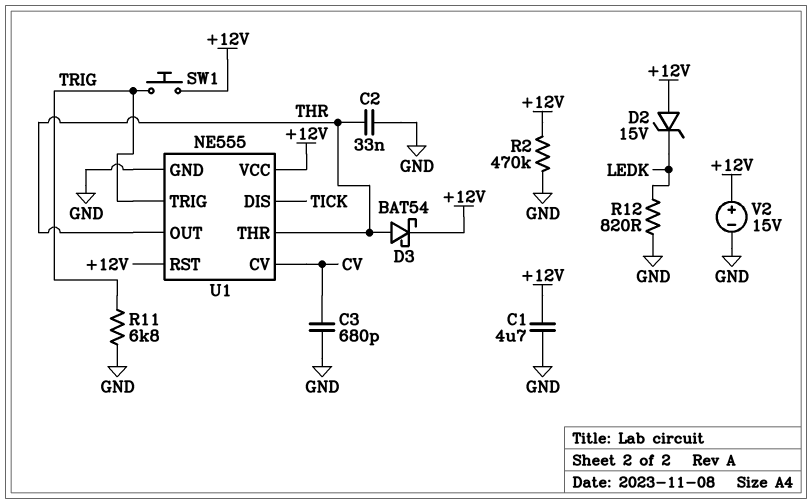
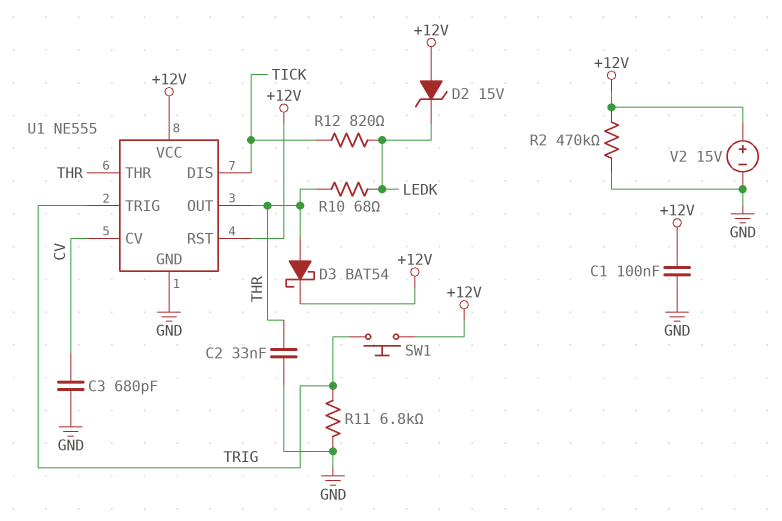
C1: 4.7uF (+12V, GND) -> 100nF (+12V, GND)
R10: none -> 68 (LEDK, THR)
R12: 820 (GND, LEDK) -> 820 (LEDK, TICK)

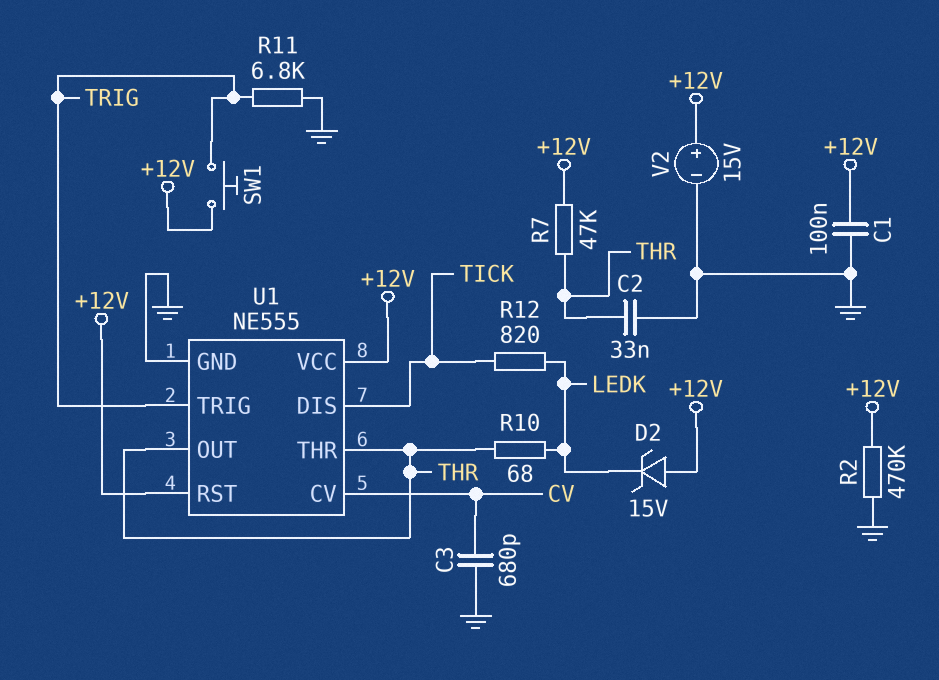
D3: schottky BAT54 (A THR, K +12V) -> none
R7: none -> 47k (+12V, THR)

========================

Every line above that contains "LEDK" counts once. Give the number of those lines and nothing more.

2